■ What is needed
When you reach the line in the listing below that contains "plant: (247, 303) -> (213, 272), moved", begin returning lines exactly as written, and stop after the line that contains "bench: (242, 466) -> (246, 403), moved". Return no other lines.

■ Excerpted data
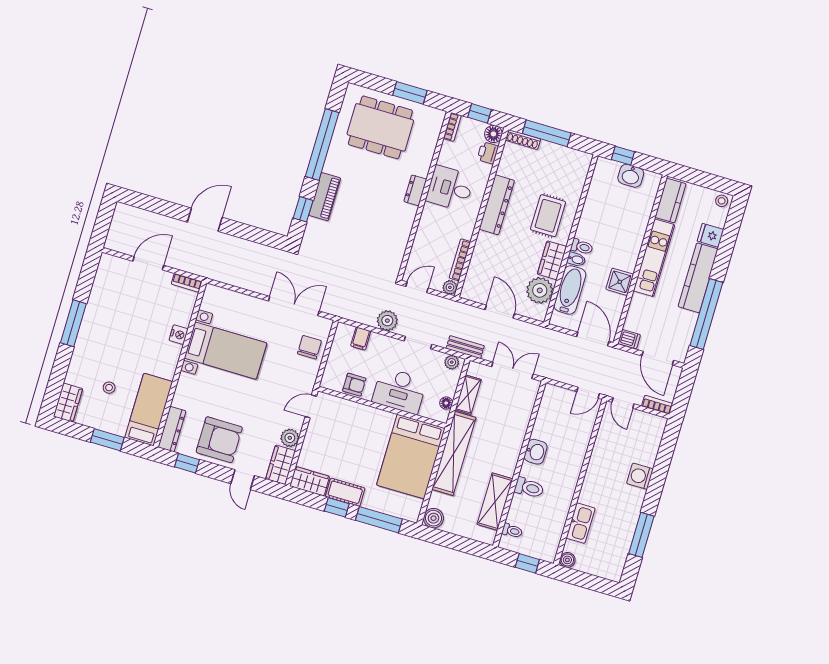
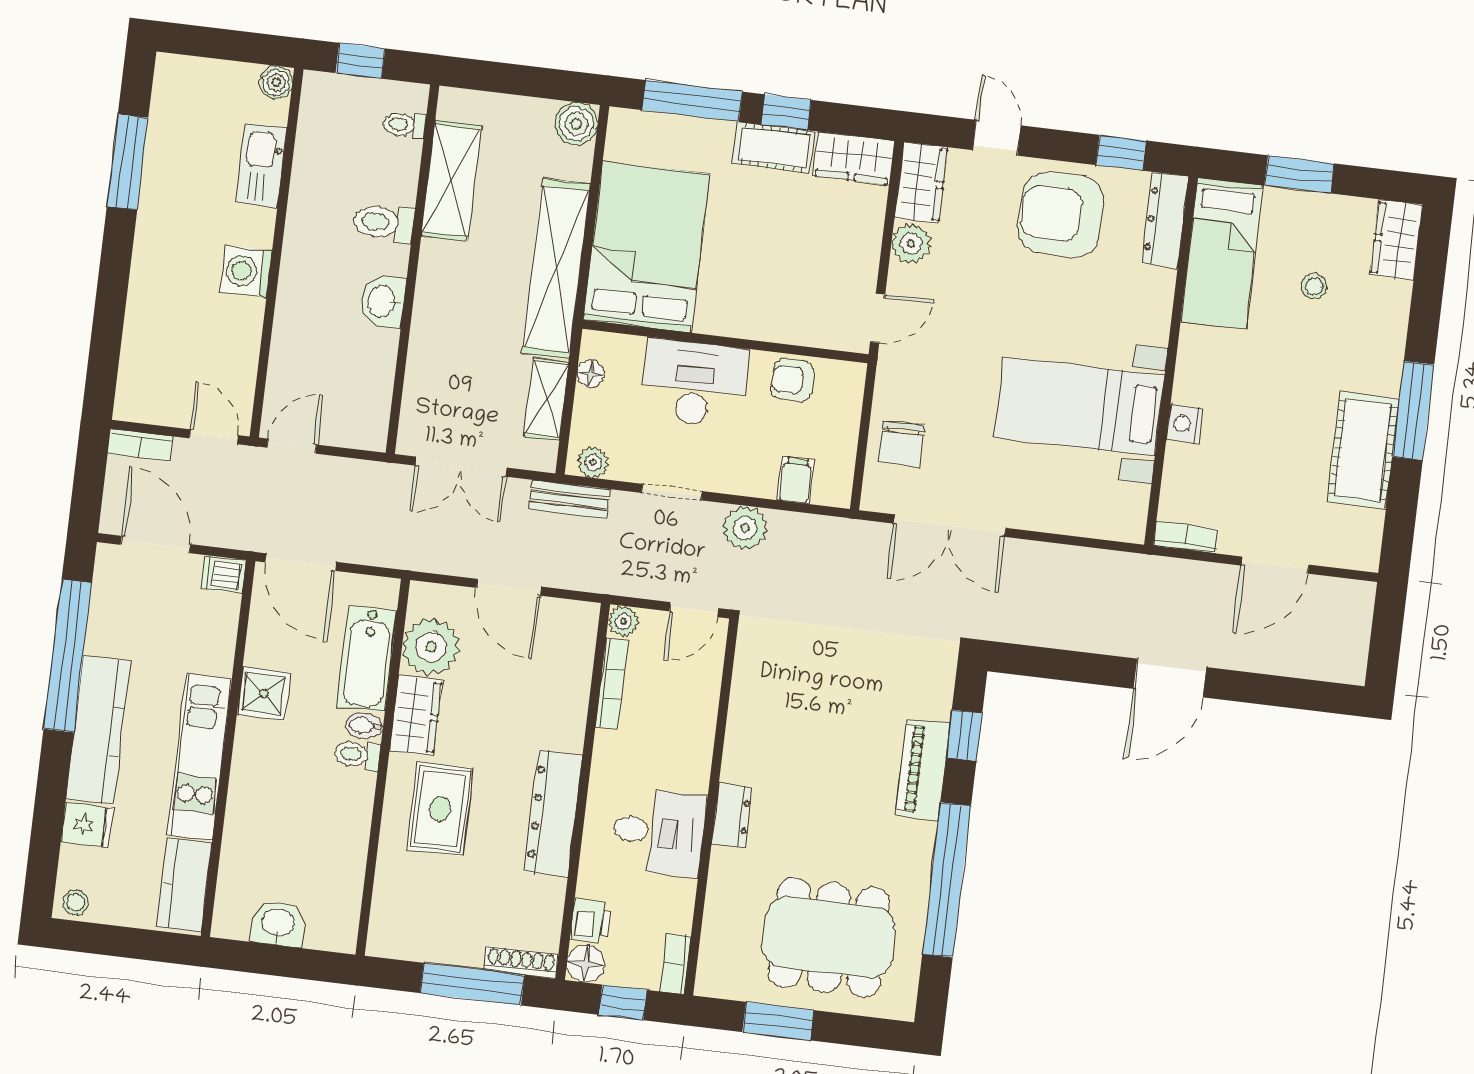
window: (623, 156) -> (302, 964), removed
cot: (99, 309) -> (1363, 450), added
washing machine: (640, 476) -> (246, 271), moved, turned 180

--

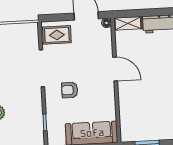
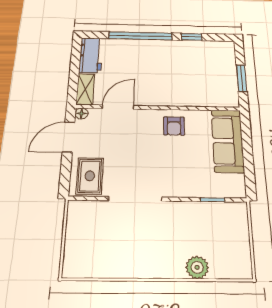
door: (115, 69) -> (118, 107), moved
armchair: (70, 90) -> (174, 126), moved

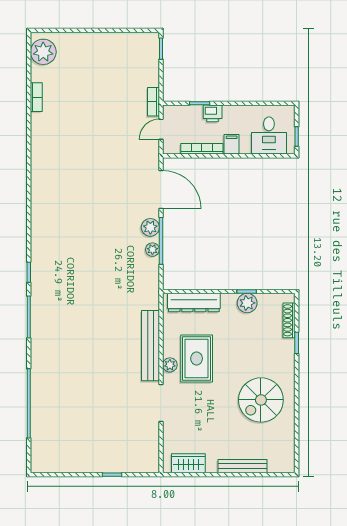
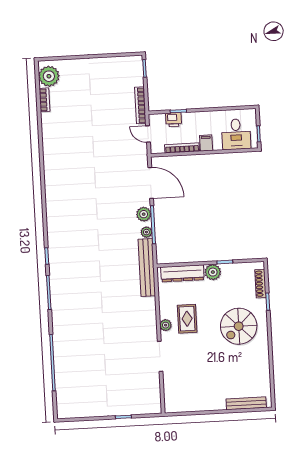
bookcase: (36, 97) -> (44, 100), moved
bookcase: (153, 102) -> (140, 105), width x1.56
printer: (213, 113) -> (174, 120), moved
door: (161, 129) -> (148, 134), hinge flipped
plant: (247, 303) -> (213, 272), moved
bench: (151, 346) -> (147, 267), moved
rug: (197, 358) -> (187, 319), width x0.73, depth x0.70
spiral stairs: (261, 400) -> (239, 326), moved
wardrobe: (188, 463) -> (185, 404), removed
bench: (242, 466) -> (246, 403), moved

--

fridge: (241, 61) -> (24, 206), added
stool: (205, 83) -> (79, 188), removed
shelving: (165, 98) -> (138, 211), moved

■ Result of the exercise
plant: (247, 303) -> (213, 272), moved
bench: (151, 346) -> (147, 267), moved
rug: (197, 358) -> (187, 319), width x0.73, depth x0.70
spiral stairs: (261, 400) -> (239, 326), moved
wardrobe: (188, 463) -> (185, 404), removed
bench: (242, 466) -> (246, 403), moved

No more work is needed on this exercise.